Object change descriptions
= Beginning of Section =
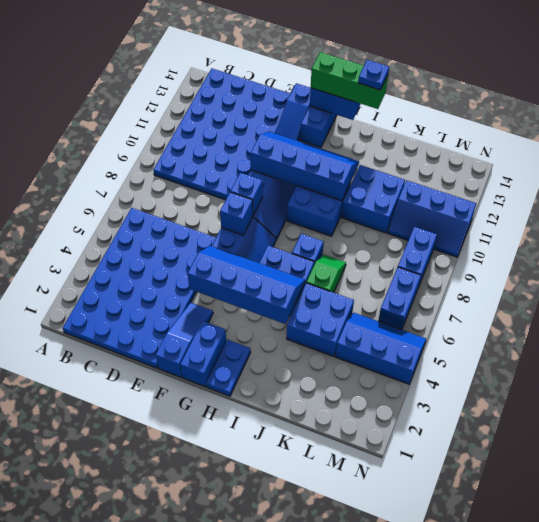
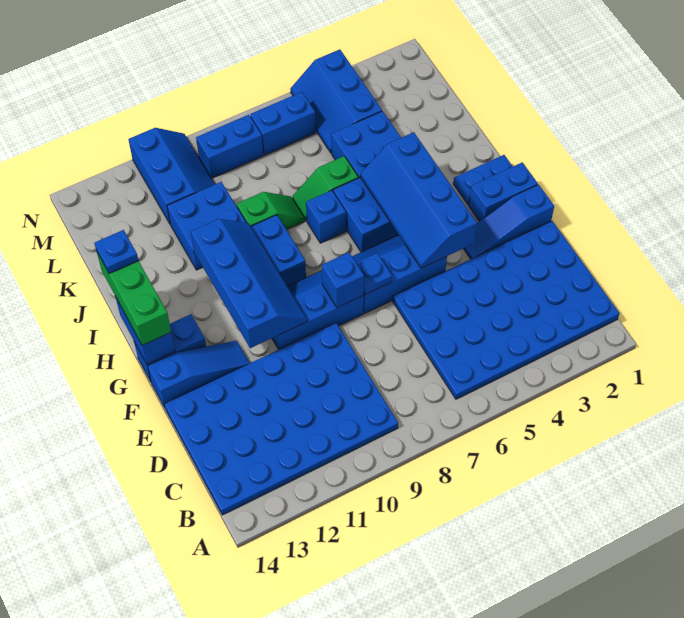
blue brick F7 level 2 -> blue plate F7 level 2
blue slope F10:I11 level 2 top 10 -> blue slope F10:I11 level 2 top 11
none -> green slope J8:J9 level 1 top 9

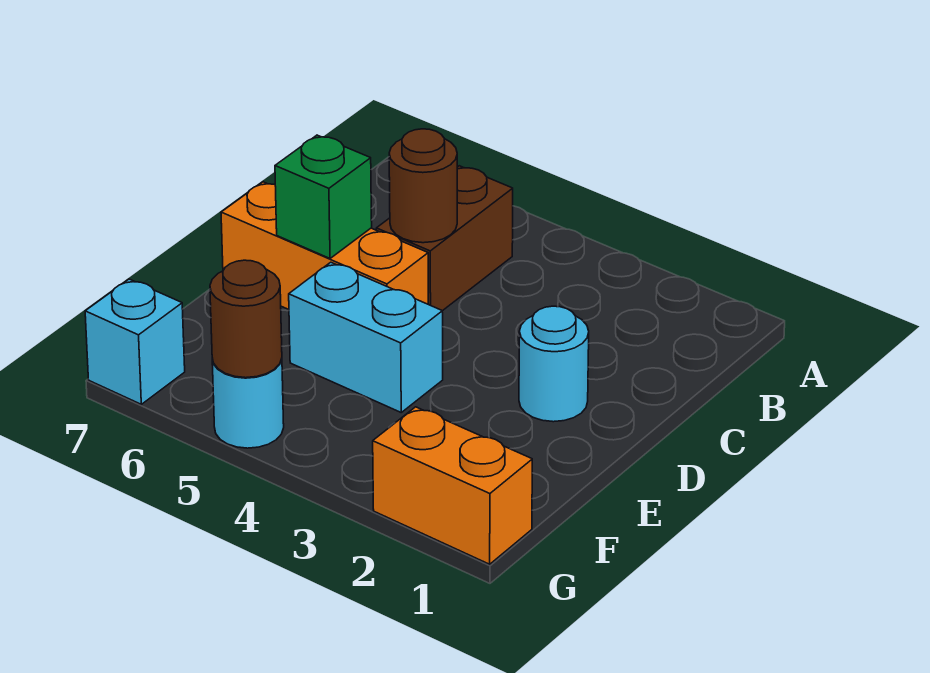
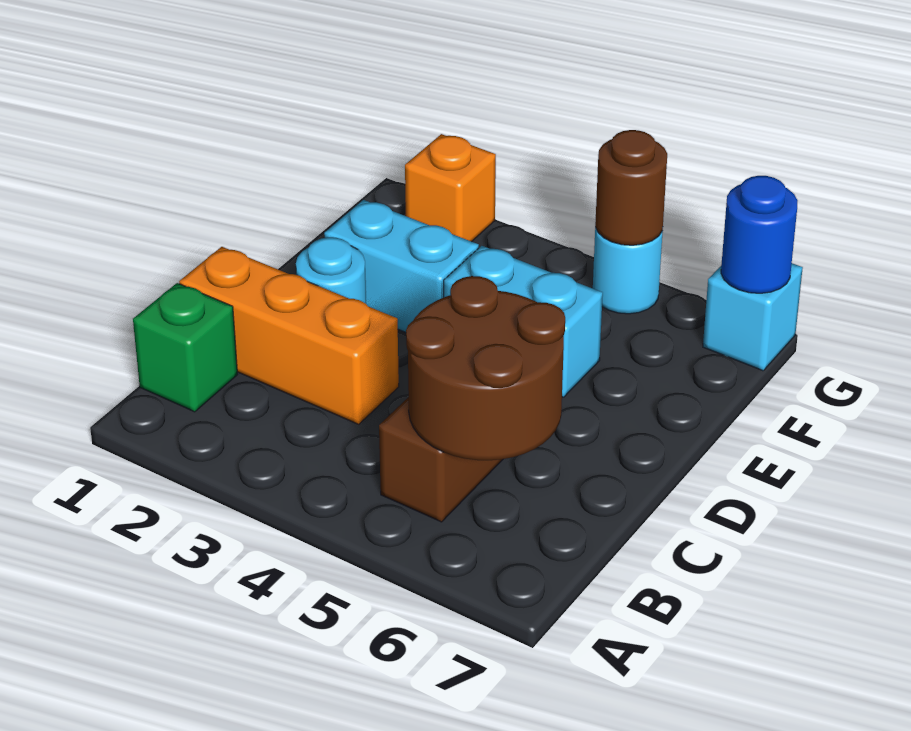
brown round brick C5 level 2 -> brown round brick B5:C6 level 2
orange brick D5:D7 level 1 -> orange brick C1:C3 level 1
green brick D6 level 2 -> green brick B1 level 1
none -> cyan brick E2:E3 level 1
orange brick G1:G2 level 1 -> orange brick G2 level 1
none -> blue round brick G7 level 2

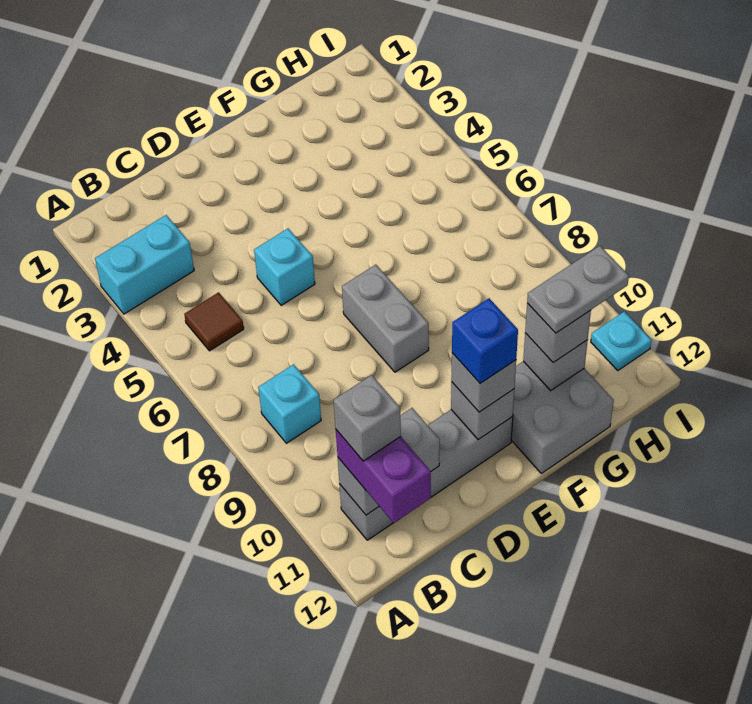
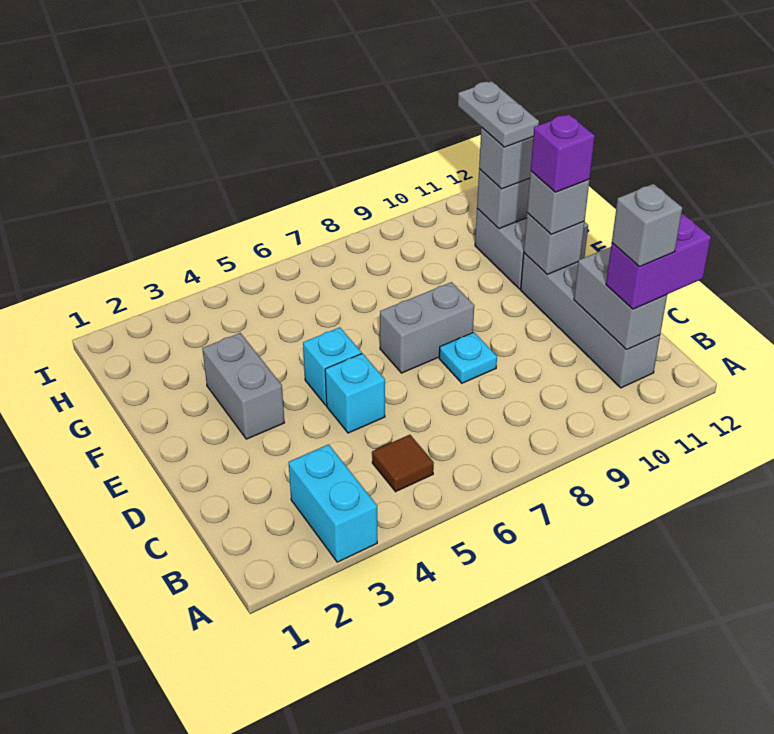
cyan brick B8 level 1 -> cyan brick E5 level 1
none -> grey brick E3:F3 level 1
blue brick E11 level 4 -> purple brick E11 level 4
cyan plate I11 level 1 -> cyan plate D8 level 1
= End of Section =
Task description:
Set down every line of the entries above again, exactly as written, but not the pictures.

Response area:
blue brick F7 level 2 -> blue plate F7 level 2
blue slope F10:I11 level 2 top 10 -> blue slope F10:I11 level 2 top 11
none -> green slope J8:J9 level 1 top 9

brown round brick C5 level 2 -> brown round brick B5:C6 level 2
orange brick D5:D7 level 1 -> orange brick C1:C3 level 1
green brick D6 level 2 -> green brick B1 level 1
none -> cyan brick E2:E3 level 1
orange brick G1:G2 level 1 -> orange brick G2 level 1
none -> blue round brick G7 level 2

cyan brick B8 level 1 -> cyan brick E5 level 1
none -> grey brick E3:F3 level 1
blue brick E11 level 4 -> purple brick E11 level 4
cyan plate I11 level 1 -> cyan plate D8 level 1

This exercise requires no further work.